What you have to do: A line below contains "camera: 45 degrees left, 5 degrees up", and a later one contains "(574, 126) = (365, 147): pink". Repeat both, with every line between them, exactly.

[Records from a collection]
┌────────

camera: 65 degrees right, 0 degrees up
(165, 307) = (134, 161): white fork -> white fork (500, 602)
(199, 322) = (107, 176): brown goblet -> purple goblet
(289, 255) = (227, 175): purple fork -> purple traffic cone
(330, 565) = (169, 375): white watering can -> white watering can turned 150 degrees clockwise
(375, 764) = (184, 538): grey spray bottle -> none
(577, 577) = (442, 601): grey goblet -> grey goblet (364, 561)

└────────
┌────────

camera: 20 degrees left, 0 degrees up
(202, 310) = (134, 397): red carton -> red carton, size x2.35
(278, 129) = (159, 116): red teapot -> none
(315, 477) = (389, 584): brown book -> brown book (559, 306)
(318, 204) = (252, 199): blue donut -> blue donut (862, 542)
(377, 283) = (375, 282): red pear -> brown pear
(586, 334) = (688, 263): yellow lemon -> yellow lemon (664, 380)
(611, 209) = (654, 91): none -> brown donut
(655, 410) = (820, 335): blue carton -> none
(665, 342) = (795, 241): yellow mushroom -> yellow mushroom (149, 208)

└────────
┌────────

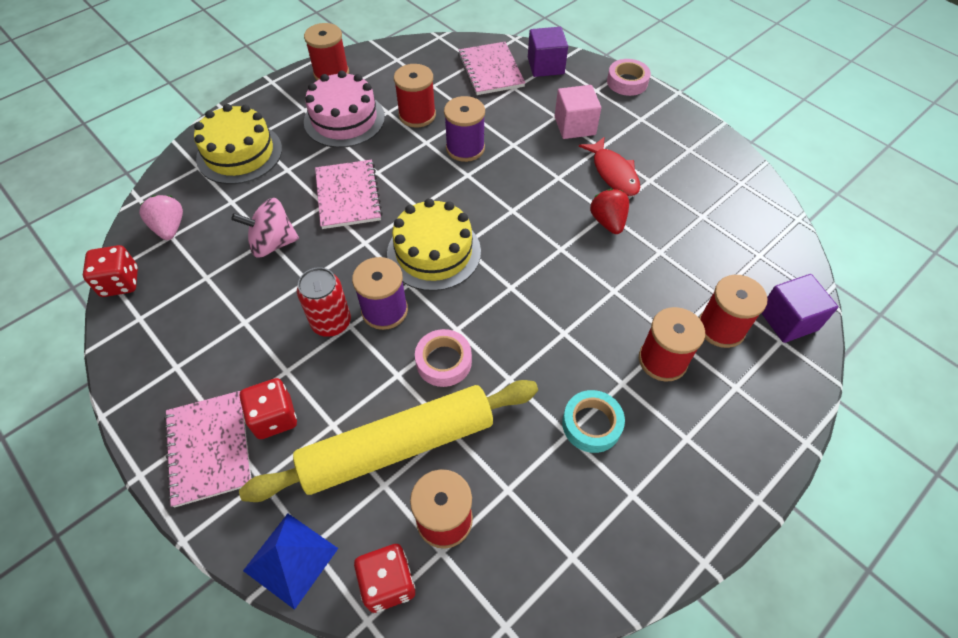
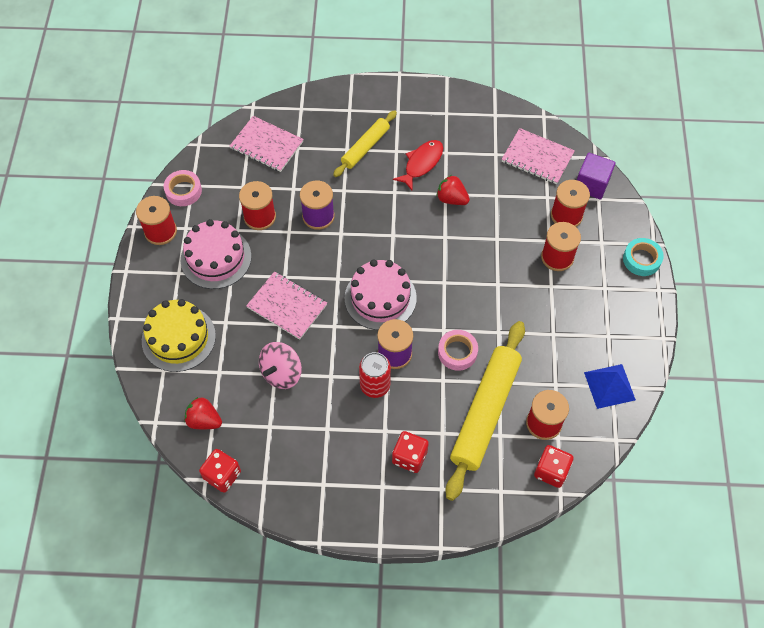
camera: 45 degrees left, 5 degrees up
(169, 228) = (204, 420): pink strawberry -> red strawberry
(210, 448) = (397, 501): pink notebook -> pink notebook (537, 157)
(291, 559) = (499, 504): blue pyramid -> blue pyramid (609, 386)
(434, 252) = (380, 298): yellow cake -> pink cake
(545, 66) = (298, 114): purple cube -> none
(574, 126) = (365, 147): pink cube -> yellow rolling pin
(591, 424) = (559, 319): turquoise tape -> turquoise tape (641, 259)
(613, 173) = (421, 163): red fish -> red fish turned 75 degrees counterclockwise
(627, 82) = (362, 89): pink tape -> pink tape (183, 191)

└────────

Output for this task:
camera: 45 degrees left, 5 degrees up
(169, 228) = (204, 420): pink strawberry -> red strawberry
(210, 448) = (397, 501): pink notebook -> pink notebook (537, 157)
(291, 559) = (499, 504): blue pyramid -> blue pyramid (609, 386)
(434, 252) = (380, 298): yellow cake -> pink cake
(545, 66) = (298, 114): purple cube -> none
(574, 126) = (365, 147): pink cube -> yellow rolling pin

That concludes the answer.